▶ AIM
Extract each line of the data below that contains the string "kern", copying every such line in full.

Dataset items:
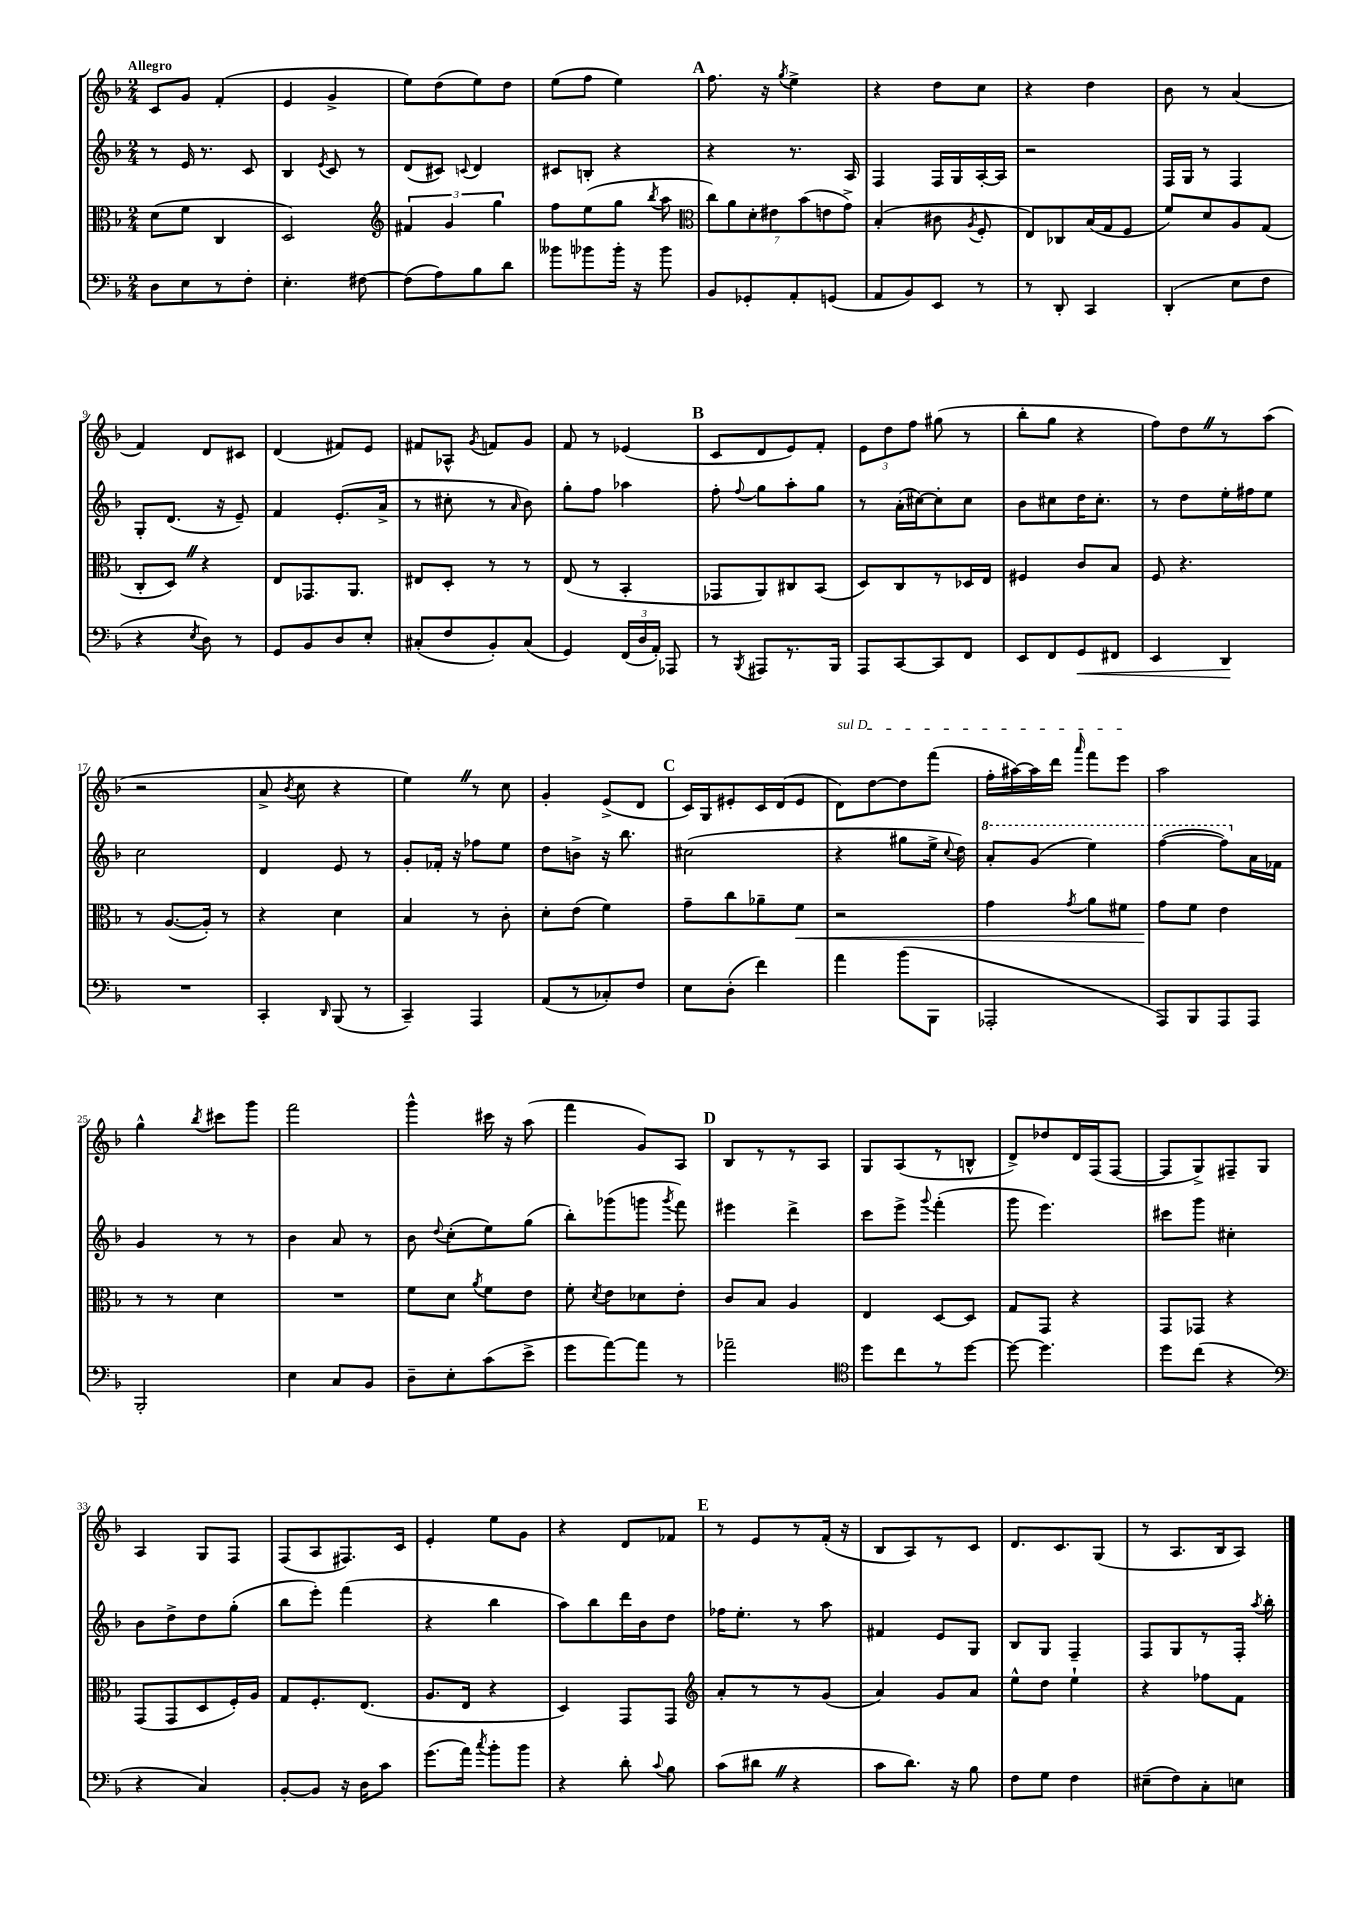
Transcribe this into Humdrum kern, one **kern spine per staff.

**kern	**kern	**kern	**kern
*staff4	*staff3	*staff2	*staff1
*clefF4	*clefC3	*clefG2	*clefG2
*k[b-]	*k[b-]	*k[b-]	*k[b-]
*M2/4	*M2/4	*M2/4	*M2/4
8D	(8d	8r	8c
8E	8f	16e	8g
.	.	8.r	.
8r	4C	.	(4f'
8F'	.	8c	.
=	=	=	=
4.E'	2D)	4B-	4e
.	.	8qe	.
.	.	8c	4g^
[8F#	.	8r	.
=	=	=	=
*	*clefG2	*	*
(8F#]	6f#	(8d	8ee)
8A)	.	8c#)	(8dd
.	6g	.	.
.	.	8qqc	.
8B-	.	4d	8ee)
.	6gg	.	.
8d	.	.	8dd
=	=	=	=
8b--	8ff	8c#	(8ee
8b-	(8ee	8B'	8ff
16b-'	8gg	4r	4ee)
16r	.	.	.
.	8qbb-	.	.
8b-	8aa	.	.
=	=	=	=
*	*clefC3	*	*
8BB-	14cc)	4r	8.ff
.	14a	.	.
8GG-'	.	.	.
.	14d'	.	.
.	.	.	16r
.	14e#	.	.
.	.	.	8qgg
8AA'	.	8.r	4ee^
.	(14b-	.	.
.	14e	.	.
(8GG	.	.	.
.	14g^)	.	.
.	.	16A	.
=	=	=	=
8AA	(4B-'	4F	4r
8BB-)	.	.	.
8EE	8c#	16F	8dd
.	.	16G	.
.	8qA	.	.
8r	8F'	[16A'	8cc
.	.	16A]	.
=	=	=	=
8r	8E)	2r	4r
8DD'	8C-	.	.
4CC	(16B-	.	4dd
.	16G	.	.
.	8F	.	.
=	=	=	=
(4DD'	8f)	16F	8b-
.	.	16G	.
.	8d	8r	8r
8E	8A	4F	(4a
8F	(8G	.	.
=	=	=	=
4r	8C'	8G'	4f)
.	8D)	(8.d	.
8qE	.	.	.
8D)	4r	.	8d
.	.	16r	.
8r	.	8e~)	8c#
=	=	=	=
8GG	8E	4f	(4d
8BB-	8.GG-	.	.
8D	.	(8.e'	8f#)
.	8.AA	.	.
8E'	.	.	8e
.	.	16a^	.
=	=	=	=
(8C#'	8E#	8r	8f#
8F	8D'	8cc#'	8A-^^
.	.	.	8qg
8BB-')	8r	8r	8f
.	.	16qqa	.
(8C#	8r	8b-)	8g
=	=	=	=
4GG)	(8E	8gg'	8f
.	8r	8ff	8r
(24FF	4BB-'	4aa-	(4e-
24D	.	.	.
24AA')	.	.	.
8AAA-	.	.	.
=	=	=	=
8r	8GG-	8ff'	8c
8qBBB-	.	8qqff	.
8AAA#	8AA)	8gg	8d
8.r	8C#	8aa'	8e)
.	(8BB-	8gg	8f'
16BBB-	.	.	.
=	=	=	=
8AAA	8D)	8r	12e
.	.	.	12dd
[8CC	8C	(16a'	.
.	.	.	12ff
.	.	[16cc#)	.
8CC]	8r	8cc#']	(8gg#
8FF	16D-	8cc#	8r
.	16E	.	.
=	=	=	=
8EE	4F#	8b-	8bb-'
8FF	.	8cc#	8gg
8GG	8c	16dd	4r
.	.	8.cc#'	.
8FF#	8B-	.	.
=	=	=	=
4EE	8F	8r	8ff)
.	4.r	8dd	8dd
4DD	.	16ee'	8r
.	.	16ff#	.
.	.	8ee	(8aa
=	=	=	=
2r	8r	2cc	2r
.	([8.A	.	.
.	16A'])	.	.
.	8r	.	.
=	=	=	=
4CC'	4r	4d	8a^
.	.	.	8qb-
.	.	.	8cc
16qqDD	.	.	.
(8BBB-	4d	8e	4r
8r	.	8r	.
=	=	=	=
4CC~)	4B-	8g'	4ee)
.	.	16f-'	.
.	.	16r	.
4AAA	8r	8ff-	8r
.	8c'	8ee	8cc
=	=	=	=
(8AA	8d'	8dd	4g'
8r	(8e	8b^	.
8C-')	4f)	16r	(8e^
.	.	8.bb-	.
8F	.	.	8d
=	=	=	=
8E	8g~	(2cc#	16c)
.	.	.	16G
(8D'	8cc	.	8e#'
4f)	8a-~	.	16c
.	.	.	(16d
.	8f	.	8e#
=	=	=	=
4a	2r	4r	8d)
.	.	.	[8dd
(8b-	.	8gg#	8dd]
8BBB-	.	16ee^	(8fff
.	.	8qqcc	.
.	.	16dd)	.
=	=	=	=
2AAA-'	4g	8aa'	16ff'
.	.	.	[16aa#)
.	.	(8gg	16aa#]
.	.	.	16ddd
.	8qg	.	16qqaaa
.	8a	4eee)	8fff
.	8f#	.	8eee
=	=	=	=
8AAA)	8g	([4fff	2aa
8BBB-	8f	.	.
8AAA	4e	8fff])	.
8AAA	.	16a	.
.	.	16f-	.
=	=	=	=
2BBB-'	8r	4g	4gg^^
.	8r	.	.
.	.	.	8qbb-
.	4d	8r	8ccc#
.	.	8r	8ggg
=	=	=	=
4E	2r	4b-	2fff
8C	.	8a	.
8BB-	.	8r	.
=	=	=	=
8D~	8f	8b-	4ggg^^
.	.	8qqdd	.
8E'	8d	(8cc'	.
.	8qa	.	.
(8c	8f	8ee)	16ccc#
.	.	.	16r
8e^	8e	(8gg	(8aa
=	=	=	=
8g	8f'	8bb-')	4fff
.	8qd	.	.
[8a)	8e	(8ggg-	.
8a]	8d-	8ggg	8g)
.	.	8qggg	.
8r	8e'	8fff)	8A
=	=	=	=
2a-~	8c	4eee#	8B-
.	8B-	.	8r
.	4A	4ddd^	8r
.	.	.	8A
=	=	=	=
*clefC4	*	*	*
8dd	4E	8ccc	8G
8cc	.	8eee^	(8A
.	.	8qqggg	.
8r	[8D	(4fff'	8r
[8dd	8D]	.	8B^^
=	=	=	=
8dd_	8G	8ggg	8d^)
4.dd]	8GG	4.eee)	8dd-
.	4r	.	16d
.	.	.	(16F
.	.	.	[8F
=	=	=	=
8dd	8GG	8ccc#	8F]
(8cc	8GG-	8ggg	8G^)
4r	4r	4cc#'	8F#~
.	.	.	8G
=	=	=	=
*clefF4	*	*	*
4r	(8GG	8b-	4A
.	8GG	8dd^	.
4C)	8D	8dd	8G
.	16F')	(8gg'	8F
.	16A	.	.
=	=	=	=
[8BB-'	8G	8bb-	(8F
8BB-]	8.F'	8eee')	8A
16r	.	(4fff	8.F#)
16D	(8.E	.	.
8c	.	.	.
.	.	.	16c
=	=	=	=
(8.g	8.A	4r	4e'
16a)	16E	.	.
8qcc	.	.	.
8b-'	4r	4bb-	8ee
8b-	.	.	8g
=	=	=	=
4r	4D)	8aa)	4r
.	.	8bb-	.
8d'	8GG	16ddd	8d
.	.	16b-	.
8qqc	.	.	.
8B-	8GG	8dd	8f-
=	=	=	=
*	*clefG2	*	*
(8c	8a'	16ff-	8r
.	.	8.ee'	.
8d#	8r	.	8e
4r	8r	8r	8r
.	(8g	8aa	(16f'
.	.	.	16r
=	=	=	=
8c	4a)	4f#	8B-
8.d)	.	.	8A)
.	8g	8e	8r
16r	.	.	.
8B-	8a	8G	8c
=	=	=	=
8F	8ee^^	8B-	8.d
8G	8dd	8G	.
.	.	.	8.c
4F	4ee`	4F~	.
.	.	.	(8G
=	=	=	=
(8E#~	4r	8F	8r
8F)	.	8G	8.A
8C'	8ff-	8r	.
.	.	.	16B-
8E	8f	16F'	8A)
.	.	8qaa	.
.	.	16bb-'	.
==	==	==	==
*-	*-	*-	*-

▶ OUTPUT FOR THIS EXERCISE
Transcribe this into Humdrum kern, one **kern spine per staff.
**kern	**kern	**kern	**kern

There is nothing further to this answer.